- _Object tracking records_
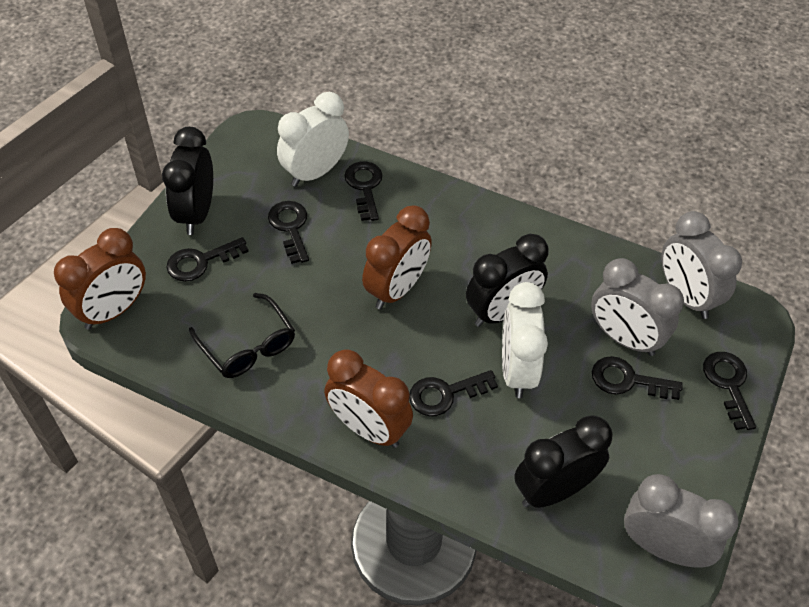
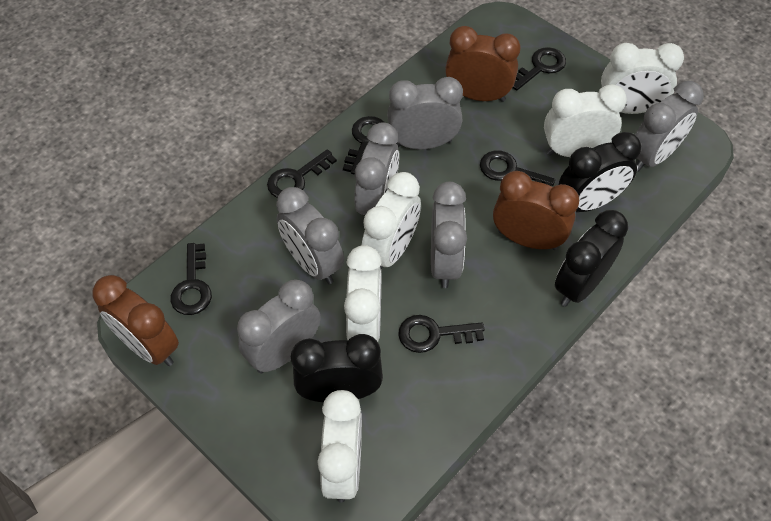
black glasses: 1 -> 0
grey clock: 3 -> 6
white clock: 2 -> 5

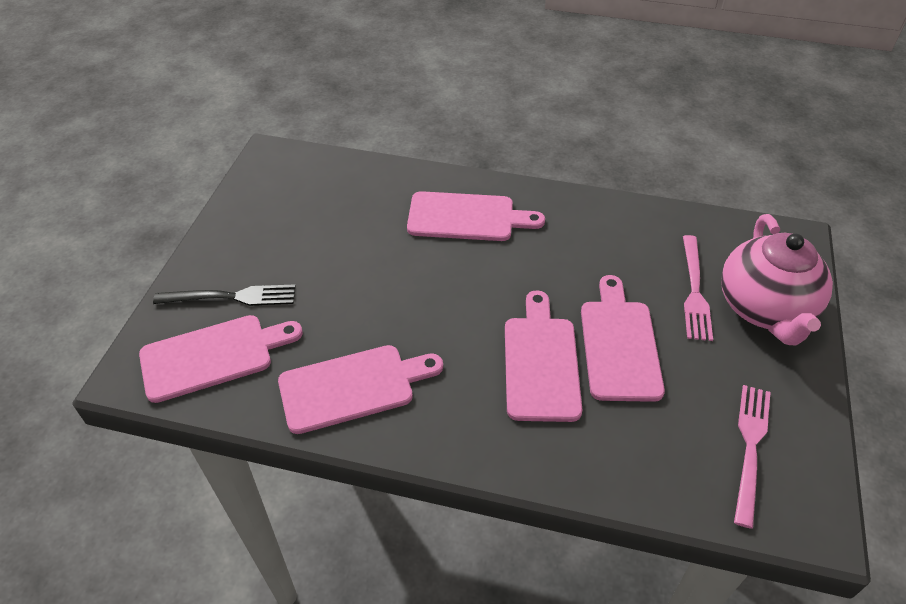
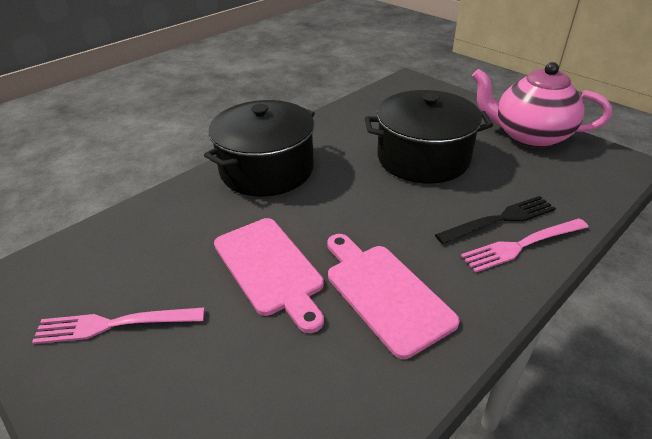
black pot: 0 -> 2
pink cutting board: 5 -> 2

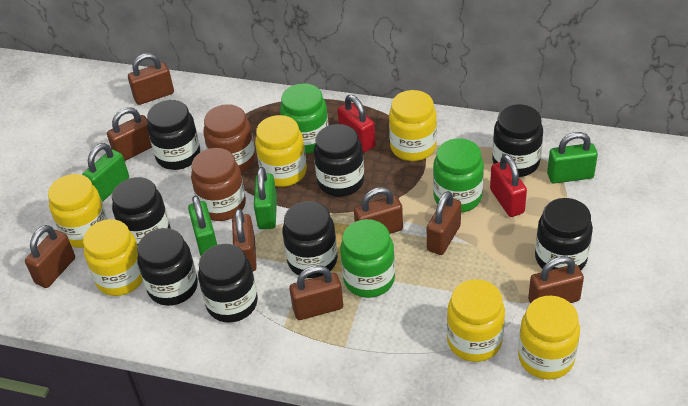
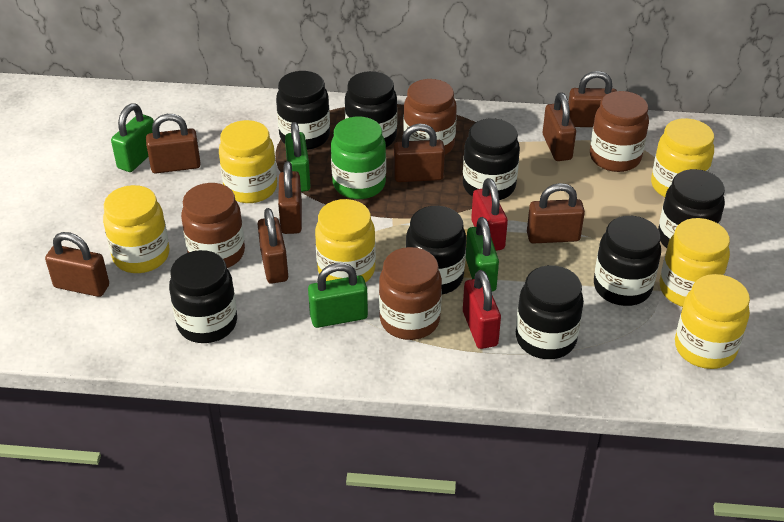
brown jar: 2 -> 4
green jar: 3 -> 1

- _Work required_
All of the data needs repeating exactly, but the pictures do not.

- _Task result_
black glasses: 1 -> 0
grey clock: 3 -> 6
white clock: 2 -> 5

black pot: 0 -> 2
pink cutting board: 5 -> 2

brown jar: 2 -> 4
green jar: 3 -> 1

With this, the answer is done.